[Assignment] Exact copies of all the records are the expected output.

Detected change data
══════════════════════════════

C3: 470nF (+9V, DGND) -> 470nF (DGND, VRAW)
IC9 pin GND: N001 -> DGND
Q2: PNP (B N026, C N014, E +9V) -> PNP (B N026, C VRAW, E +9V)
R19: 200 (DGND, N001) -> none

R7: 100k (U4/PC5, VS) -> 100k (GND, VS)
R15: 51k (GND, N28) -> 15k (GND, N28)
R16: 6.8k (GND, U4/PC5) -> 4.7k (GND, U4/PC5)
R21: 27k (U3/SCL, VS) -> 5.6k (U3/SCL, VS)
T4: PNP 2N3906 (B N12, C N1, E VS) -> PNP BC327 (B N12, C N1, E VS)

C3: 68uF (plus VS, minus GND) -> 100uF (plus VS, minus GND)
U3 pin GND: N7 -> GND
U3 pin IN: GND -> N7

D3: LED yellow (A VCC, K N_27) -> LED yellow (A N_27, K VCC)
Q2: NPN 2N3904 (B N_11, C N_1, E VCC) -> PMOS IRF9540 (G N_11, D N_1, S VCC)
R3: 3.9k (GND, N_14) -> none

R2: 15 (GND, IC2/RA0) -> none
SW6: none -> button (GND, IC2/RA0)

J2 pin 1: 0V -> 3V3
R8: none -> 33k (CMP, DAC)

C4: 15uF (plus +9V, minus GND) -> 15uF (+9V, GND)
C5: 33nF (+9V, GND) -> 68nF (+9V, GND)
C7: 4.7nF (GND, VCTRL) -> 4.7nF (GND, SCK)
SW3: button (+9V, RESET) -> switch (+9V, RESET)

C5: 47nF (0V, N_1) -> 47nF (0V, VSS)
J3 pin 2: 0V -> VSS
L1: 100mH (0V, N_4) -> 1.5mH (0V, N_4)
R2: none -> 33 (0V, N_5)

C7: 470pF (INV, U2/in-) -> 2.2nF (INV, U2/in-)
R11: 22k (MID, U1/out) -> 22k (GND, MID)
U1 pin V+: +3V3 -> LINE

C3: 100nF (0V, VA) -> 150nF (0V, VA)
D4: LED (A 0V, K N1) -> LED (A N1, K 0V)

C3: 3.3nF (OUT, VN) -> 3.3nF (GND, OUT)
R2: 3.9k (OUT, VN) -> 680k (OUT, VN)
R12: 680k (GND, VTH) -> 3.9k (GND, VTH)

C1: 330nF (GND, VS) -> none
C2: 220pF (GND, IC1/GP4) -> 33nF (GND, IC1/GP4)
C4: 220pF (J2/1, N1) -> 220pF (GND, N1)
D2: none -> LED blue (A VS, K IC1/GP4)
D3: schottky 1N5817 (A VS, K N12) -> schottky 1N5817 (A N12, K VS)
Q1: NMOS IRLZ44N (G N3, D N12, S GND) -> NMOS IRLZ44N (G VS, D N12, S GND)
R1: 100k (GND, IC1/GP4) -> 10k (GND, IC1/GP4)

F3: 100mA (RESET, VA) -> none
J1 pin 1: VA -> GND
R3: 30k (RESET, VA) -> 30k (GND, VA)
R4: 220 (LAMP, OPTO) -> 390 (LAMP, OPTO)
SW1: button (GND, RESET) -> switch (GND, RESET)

══════════════════════════════

[Response to the exercise]
C3: 470nF (+9V, DGND) -> 470nF (DGND, VRAW)
IC9 pin GND: N001 -> DGND
Q2: PNP (B N026, C N014, E +9V) -> PNP (B N026, C VRAW, E +9V)
R19: 200 (DGND, N001) -> none

R7: 100k (U4/PC5, VS) -> 100k (GND, VS)
R15: 51k (GND, N28) -> 15k (GND, N28)
R16: 6.8k (GND, U4/PC5) -> 4.7k (GND, U4/PC5)
R21: 27k (U3/SCL, VS) -> 5.6k (U3/SCL, VS)
T4: PNP 2N3906 (B N12, C N1, E VS) -> PNP BC327 (B N12, C N1, E VS)

C3: 68uF (plus VS, minus GND) -> 100uF (plus VS, minus GND)
U3 pin GND: N7 -> GND
U3 pin IN: GND -> N7

D3: LED yellow (A VCC, K N_27) -> LED yellow (A N_27, K VCC)
Q2: NPN 2N3904 (B N_11, C N_1, E VCC) -> PMOS IRF9540 (G N_11, D N_1, S VCC)
R3: 3.9k (GND, N_14) -> none

R2: 15 (GND, IC2/RA0) -> none
SW6: none -> button (GND, IC2/RA0)

J2 pin 1: 0V -> 3V3
R8: none -> 33k (CMP, DAC)

C4: 15uF (plus +9V, minus GND) -> 15uF (+9V, GND)
C5: 33nF (+9V, GND) -> 68nF (+9V, GND)
C7: 4.7nF (GND, VCTRL) -> 4.7nF (GND, SCK)
SW3: button (+9V, RESET) -> switch (+9V, RESET)

C5: 47nF (0V, N_1) -> 47nF (0V, VSS)
J3 pin 2: 0V -> VSS
L1: 100mH (0V, N_4) -> 1.5mH (0V, N_4)
R2: none -> 33 (0V, N_5)

C7: 470pF (INV, U2/in-) -> 2.2nF (INV, U2/in-)
R11: 22k (MID, U1/out) -> 22k (GND, MID)
U1 pin V+: +3V3 -> LINE

C3: 100nF (0V, VA) -> 150nF (0V, VA)
D4: LED (A 0V, K N1) -> LED (A N1, K 0V)

C3: 3.3nF (OUT, VN) -> 3.3nF (GND, OUT)
R2: 3.9k (OUT, VN) -> 680k (OUT, VN)
R12: 680k (GND, VTH) -> 3.9k (GND, VTH)

C1: 330nF (GND, VS) -> none
C2: 220pF (GND, IC1/GP4) -> 33nF (GND, IC1/GP4)
C4: 220pF (J2/1, N1) -> 220pF (GND, N1)
D2: none -> LED blue (A VS, K IC1/GP4)
D3: schottky 1N5817 (A VS, K N12) -> schottky 1N5817 (A N12, K VS)
Q1: NMOS IRLZ44N (G N3, D N12, S GND) -> NMOS IRLZ44N (G VS, D N12, S GND)
R1: 100k (GND, IC1/GP4) -> 10k (GND, IC1/GP4)

F3: 100mA (RESET, VA) -> none
J1 pin 1: VA -> GND
R3: 30k (RESET, VA) -> 30k (GND, VA)
R4: 220 (LAMP, OPTO) -> 390 (LAMP, OPTO)
SW1: button (GND, RESET) -> switch (GND, RESET)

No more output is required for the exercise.